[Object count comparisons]
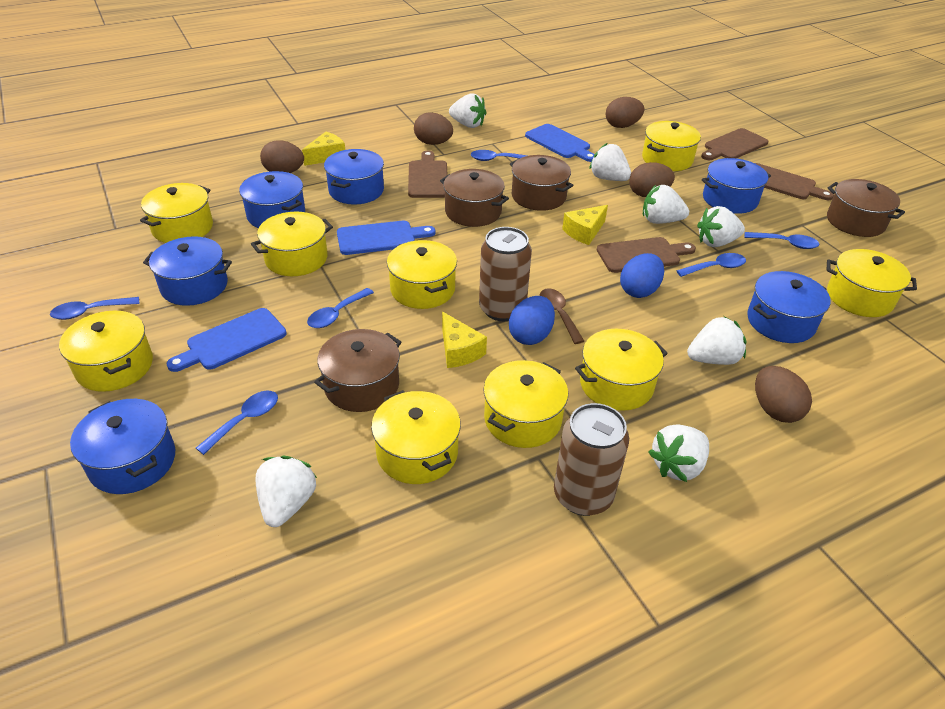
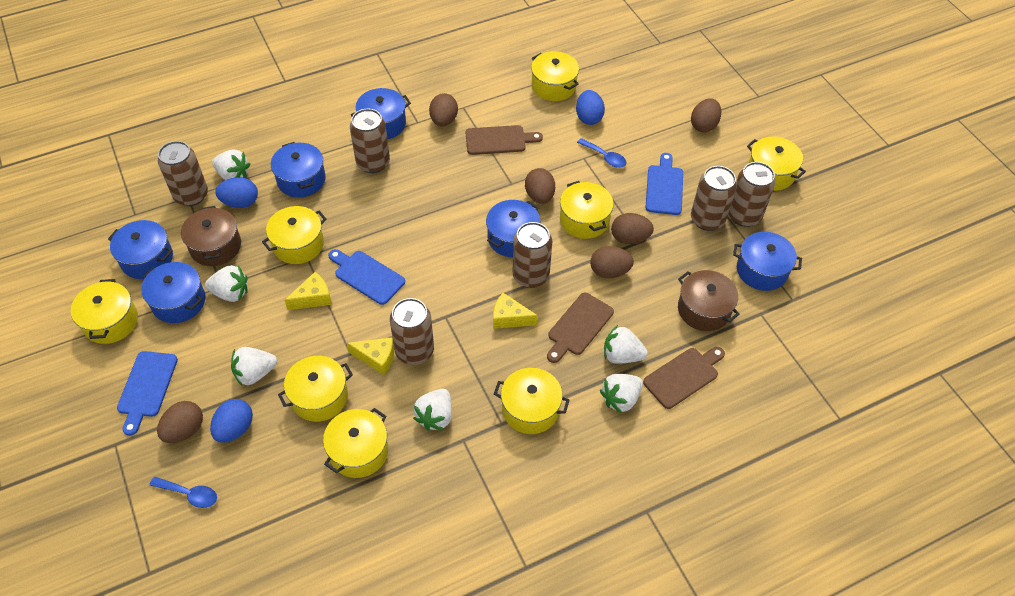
blue egg: [509,296,555,345] [620,253,664,298] = 2 -> [210,399,253,443] [215,177,258,208] [576,90,605,125] = 3
blue spoon: [50,297,140,320] [196,391,278,455] [307,288,374,328] [471,150,527,161] [676,253,746,277] [744,232,819,249] = 6 -> [149,477,217,508] [577,138,626,168] = 2
brown can: [479,227,532,321] [554,403,629,516] = 2 -> [158,141,208,206] [350,109,390,173] [390,298,434,365] [513,222,552,288] [691,166,737,231] [728,162,776,227] = 6
brown cutting board: [408,150,448,198] [597,237,696,273] [701,128,768,160] [755,163,834,200] = 4 -> [465,125,543,155] [547,293,614,363] [643,347,725,409] = 3
brown egg: [260,141,304,173] [414,112,453,145] [606,97,644,128] [629,162,675,197] [755,366,812,423] = 5 -> [157,401,203,443] [429,93,458,127] [525,168,555,204] [590,246,634,278] [611,213,654,244] [691,99,721,132] = 6
brown pot: [314,329,402,412] [440,169,509,227] [510,155,573,211] [827,179,905,237] = 4 -> [181,206,241,266] [678,270,740,331] = 2
brown spoon: [540,288,584,344] = 1 -> none = 0
white strawberry: [255,456,317,527] [449,93,487,128] [589,143,631,181] [643,185,689,224] [649,424,709,482] [687,316,747,365] [697,206,745,247] = 7 -> [205,265,248,302] [212,149,250,180] [231,347,277,386] [413,389,452,431] [600,374,643,414] [604,325,648,364] = 6
yellow pot: [59,311,153,392] [140,183,213,243] [251,212,333,276] [371,390,461,484] [387,240,457,309] [483,360,568,448] [575,329,668,411] [642,121,701,171] [827,249,917,317] = 9 -> [71,279,138,344] [262,206,327,264] [278,356,353,422] [323,408,388,478] [494,368,570,434] [531,51,579,101] [560,181,614,239] [747,137,806,191] = 8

INSTRUCTIONS FOR THE TASK: Your answer must restate the entries word for word and contain no pictures.

SOLUTION FOR THIS PROBLEM:
blue egg: [509,296,555,345] [620,253,664,298] = 2 -> [210,399,253,443] [215,177,258,208] [576,90,605,125] = 3
blue spoon: [50,297,140,320] [196,391,278,455] [307,288,374,328] [471,150,527,161] [676,253,746,277] [744,232,819,249] = 6 -> [149,477,217,508] [577,138,626,168] = 2
brown can: [479,227,532,321] [554,403,629,516] = 2 -> [158,141,208,206] [350,109,390,173] [390,298,434,365] [513,222,552,288] [691,166,737,231] [728,162,776,227] = 6
brown cutting board: [408,150,448,198] [597,237,696,273] [701,128,768,160] [755,163,834,200] = 4 -> [465,125,543,155] [547,293,614,363] [643,347,725,409] = 3
brown egg: [260,141,304,173] [414,112,453,145] [606,97,644,128] [629,162,675,197] [755,366,812,423] = 5 -> [157,401,203,443] [429,93,458,127] [525,168,555,204] [590,246,634,278] [611,213,654,244] [691,99,721,132] = 6
brown pot: [314,329,402,412] [440,169,509,227] [510,155,573,211] [827,179,905,237] = 4 -> [181,206,241,266] [678,270,740,331] = 2
brown spoon: [540,288,584,344] = 1 -> none = 0
white strawberry: [255,456,317,527] [449,93,487,128] [589,143,631,181] [643,185,689,224] [649,424,709,482] [687,316,747,365] [697,206,745,247] = 7 -> [205,265,248,302] [212,149,250,180] [231,347,277,386] [413,389,452,431] [600,374,643,414] [604,325,648,364] = 6
yellow pot: [59,311,153,392] [140,183,213,243] [251,212,333,276] [371,390,461,484] [387,240,457,309] [483,360,568,448] [575,329,668,411] [642,121,701,171] [827,249,917,317] = 9 -> [71,279,138,344] [262,206,327,264] [278,356,353,422] [323,408,388,478] [494,368,570,434] [531,51,579,101] [560,181,614,239] [747,137,806,191] = 8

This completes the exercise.